Nothing below is to be printed except the lines between the line holding "none -> orange teapot [468,130,549,190]" and the line holding "camera: 115 degrees right, 0 degrees up", inclusive, each exactly as it appears.

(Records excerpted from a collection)
────────

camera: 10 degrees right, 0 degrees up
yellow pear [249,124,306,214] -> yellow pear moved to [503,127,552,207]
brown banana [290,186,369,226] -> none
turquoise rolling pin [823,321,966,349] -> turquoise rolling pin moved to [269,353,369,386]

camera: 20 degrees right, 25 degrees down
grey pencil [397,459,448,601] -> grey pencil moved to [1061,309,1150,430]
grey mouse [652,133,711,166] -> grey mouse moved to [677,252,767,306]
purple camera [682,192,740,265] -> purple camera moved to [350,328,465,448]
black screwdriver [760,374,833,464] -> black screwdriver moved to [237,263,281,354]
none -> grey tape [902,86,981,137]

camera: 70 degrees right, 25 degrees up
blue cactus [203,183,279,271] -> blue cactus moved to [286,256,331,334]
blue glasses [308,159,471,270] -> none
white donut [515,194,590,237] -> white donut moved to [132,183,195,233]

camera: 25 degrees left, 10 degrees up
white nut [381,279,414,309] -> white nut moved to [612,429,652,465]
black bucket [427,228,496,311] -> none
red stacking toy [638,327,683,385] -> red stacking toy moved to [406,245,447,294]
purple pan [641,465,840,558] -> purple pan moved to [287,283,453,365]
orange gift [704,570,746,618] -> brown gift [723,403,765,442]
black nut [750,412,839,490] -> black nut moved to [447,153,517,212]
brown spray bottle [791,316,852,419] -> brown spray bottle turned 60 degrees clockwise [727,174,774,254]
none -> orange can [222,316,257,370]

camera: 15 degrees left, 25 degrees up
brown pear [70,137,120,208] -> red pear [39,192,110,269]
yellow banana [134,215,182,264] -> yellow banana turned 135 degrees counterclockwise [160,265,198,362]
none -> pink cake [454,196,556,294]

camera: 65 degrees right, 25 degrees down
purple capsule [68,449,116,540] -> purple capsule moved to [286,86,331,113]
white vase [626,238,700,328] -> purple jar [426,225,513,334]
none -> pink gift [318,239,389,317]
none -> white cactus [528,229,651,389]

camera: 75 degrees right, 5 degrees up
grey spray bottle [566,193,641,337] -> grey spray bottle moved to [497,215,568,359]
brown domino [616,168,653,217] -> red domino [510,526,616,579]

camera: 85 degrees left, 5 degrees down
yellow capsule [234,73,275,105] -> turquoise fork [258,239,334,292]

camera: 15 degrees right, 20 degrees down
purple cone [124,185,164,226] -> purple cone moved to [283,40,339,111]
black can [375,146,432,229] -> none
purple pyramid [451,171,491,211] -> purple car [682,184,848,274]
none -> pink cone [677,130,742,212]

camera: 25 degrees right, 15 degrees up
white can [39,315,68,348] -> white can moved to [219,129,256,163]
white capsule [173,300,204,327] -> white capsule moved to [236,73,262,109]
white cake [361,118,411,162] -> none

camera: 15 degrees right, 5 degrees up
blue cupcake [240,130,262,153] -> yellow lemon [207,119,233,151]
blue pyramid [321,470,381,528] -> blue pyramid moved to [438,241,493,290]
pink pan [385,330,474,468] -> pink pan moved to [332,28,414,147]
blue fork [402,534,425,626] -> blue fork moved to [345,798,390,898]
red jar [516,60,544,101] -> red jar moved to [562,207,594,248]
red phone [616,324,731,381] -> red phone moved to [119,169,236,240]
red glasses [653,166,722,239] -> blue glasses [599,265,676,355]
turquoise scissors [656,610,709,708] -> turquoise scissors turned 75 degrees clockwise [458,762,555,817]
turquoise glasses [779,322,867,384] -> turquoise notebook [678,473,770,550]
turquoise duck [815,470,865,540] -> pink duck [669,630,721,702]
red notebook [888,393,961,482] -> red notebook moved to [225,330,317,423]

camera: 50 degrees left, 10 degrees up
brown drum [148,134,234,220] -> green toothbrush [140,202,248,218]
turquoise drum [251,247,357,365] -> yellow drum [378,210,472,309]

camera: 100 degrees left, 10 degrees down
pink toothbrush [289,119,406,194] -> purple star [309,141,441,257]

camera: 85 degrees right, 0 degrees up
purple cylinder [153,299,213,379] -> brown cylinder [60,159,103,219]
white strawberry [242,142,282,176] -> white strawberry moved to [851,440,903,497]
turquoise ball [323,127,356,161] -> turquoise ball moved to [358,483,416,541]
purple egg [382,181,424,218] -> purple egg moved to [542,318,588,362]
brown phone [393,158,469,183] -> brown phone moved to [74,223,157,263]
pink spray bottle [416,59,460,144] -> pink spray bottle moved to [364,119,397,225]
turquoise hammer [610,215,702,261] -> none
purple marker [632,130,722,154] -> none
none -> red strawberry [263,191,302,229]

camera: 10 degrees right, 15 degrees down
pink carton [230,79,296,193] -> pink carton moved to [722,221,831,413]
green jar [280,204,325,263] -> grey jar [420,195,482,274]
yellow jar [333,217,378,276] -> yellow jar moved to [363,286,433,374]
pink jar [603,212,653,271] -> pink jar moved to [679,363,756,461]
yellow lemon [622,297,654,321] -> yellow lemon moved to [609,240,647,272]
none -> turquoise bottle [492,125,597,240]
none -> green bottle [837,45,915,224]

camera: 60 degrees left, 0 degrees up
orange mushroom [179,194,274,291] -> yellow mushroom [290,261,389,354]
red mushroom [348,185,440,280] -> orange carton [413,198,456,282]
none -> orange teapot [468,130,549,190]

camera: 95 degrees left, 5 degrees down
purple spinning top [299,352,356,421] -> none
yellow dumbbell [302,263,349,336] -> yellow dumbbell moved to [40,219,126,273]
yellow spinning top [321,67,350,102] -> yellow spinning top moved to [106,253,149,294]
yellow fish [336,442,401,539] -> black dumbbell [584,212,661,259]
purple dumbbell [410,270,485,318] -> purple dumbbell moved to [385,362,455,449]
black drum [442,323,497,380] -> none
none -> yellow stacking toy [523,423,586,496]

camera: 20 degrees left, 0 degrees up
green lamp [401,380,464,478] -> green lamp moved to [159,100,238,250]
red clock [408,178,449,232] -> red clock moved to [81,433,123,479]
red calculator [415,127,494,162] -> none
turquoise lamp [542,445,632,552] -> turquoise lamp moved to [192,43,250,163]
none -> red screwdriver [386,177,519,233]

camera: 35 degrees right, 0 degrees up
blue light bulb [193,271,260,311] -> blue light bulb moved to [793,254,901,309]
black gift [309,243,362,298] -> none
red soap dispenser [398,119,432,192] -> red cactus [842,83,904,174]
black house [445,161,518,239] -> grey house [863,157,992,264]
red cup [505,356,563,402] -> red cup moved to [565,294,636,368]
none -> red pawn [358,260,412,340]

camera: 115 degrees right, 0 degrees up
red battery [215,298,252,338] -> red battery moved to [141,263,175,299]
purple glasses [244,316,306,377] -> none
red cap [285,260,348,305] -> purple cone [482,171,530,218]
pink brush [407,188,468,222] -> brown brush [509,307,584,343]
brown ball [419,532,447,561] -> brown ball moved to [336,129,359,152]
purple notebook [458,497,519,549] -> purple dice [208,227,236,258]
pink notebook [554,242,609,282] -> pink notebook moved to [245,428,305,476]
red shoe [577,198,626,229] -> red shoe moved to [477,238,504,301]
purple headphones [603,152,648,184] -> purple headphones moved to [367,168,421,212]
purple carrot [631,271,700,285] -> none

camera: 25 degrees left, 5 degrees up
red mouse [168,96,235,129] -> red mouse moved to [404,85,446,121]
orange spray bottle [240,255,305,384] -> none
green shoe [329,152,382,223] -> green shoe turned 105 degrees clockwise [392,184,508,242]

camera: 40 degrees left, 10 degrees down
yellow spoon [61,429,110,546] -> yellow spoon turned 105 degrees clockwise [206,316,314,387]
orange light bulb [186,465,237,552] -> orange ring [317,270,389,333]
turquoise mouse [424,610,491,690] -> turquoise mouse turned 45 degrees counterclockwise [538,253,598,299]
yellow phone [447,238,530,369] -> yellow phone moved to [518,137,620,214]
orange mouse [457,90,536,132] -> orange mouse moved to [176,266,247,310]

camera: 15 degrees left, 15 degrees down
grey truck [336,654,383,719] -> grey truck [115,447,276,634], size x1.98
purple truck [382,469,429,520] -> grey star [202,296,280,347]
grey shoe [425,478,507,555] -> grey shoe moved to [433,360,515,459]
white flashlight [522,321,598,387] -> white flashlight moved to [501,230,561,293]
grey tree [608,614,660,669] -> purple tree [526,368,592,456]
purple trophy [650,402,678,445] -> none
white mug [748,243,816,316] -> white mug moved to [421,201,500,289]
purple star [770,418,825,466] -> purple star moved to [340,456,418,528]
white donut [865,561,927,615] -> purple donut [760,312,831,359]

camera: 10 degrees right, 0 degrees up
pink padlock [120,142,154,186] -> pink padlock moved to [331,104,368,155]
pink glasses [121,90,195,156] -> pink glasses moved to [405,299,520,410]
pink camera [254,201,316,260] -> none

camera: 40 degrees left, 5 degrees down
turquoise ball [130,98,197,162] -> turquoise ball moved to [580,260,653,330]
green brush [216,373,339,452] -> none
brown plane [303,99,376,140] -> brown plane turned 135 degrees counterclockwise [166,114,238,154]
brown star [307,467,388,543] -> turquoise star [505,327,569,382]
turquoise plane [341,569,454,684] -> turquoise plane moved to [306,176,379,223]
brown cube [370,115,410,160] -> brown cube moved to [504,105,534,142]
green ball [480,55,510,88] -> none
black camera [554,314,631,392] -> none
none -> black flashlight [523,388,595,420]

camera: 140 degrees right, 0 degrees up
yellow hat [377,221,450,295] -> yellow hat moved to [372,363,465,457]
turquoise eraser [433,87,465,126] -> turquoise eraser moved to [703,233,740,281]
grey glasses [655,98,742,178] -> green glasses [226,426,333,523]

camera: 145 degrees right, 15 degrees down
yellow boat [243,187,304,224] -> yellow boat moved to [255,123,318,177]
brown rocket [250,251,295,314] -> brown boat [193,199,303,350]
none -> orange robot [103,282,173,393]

────────

__Problem solution__.
none -> orange teapot [468,130,549,190]

camera: 95 degrees left, 5 degrees down
purple spinning top [299,352,356,421] -> none
yellow dumbbell [302,263,349,336] -> yellow dumbbell moved to [40,219,126,273]
yellow spinning top [321,67,350,102] -> yellow spinning top moved to [106,253,149,294]
yellow fish [336,442,401,539] -> black dumbbell [584,212,661,259]
purple dumbbell [410,270,485,318] -> purple dumbbell moved to [385,362,455,449]
black drum [442,323,497,380] -> none
none -> yellow stacking toy [523,423,586,496]

camera: 20 degrees left, 0 degrees up
green lamp [401,380,464,478] -> green lamp moved to [159,100,238,250]
red clock [408,178,449,232] -> red clock moved to [81,433,123,479]
red calculator [415,127,494,162] -> none
turquoise lamp [542,445,632,552] -> turquoise lamp moved to [192,43,250,163]
none -> red screwdriver [386,177,519,233]

camera: 35 degrees right, 0 degrees up
blue light bulb [193,271,260,311] -> blue light bulb moved to [793,254,901,309]
black gift [309,243,362,298] -> none
red soap dispenser [398,119,432,192] -> red cactus [842,83,904,174]
black house [445,161,518,239] -> grey house [863,157,992,264]
red cup [505,356,563,402] -> red cup moved to [565,294,636,368]
none -> red pawn [358,260,412,340]

camera: 115 degrees right, 0 degrees up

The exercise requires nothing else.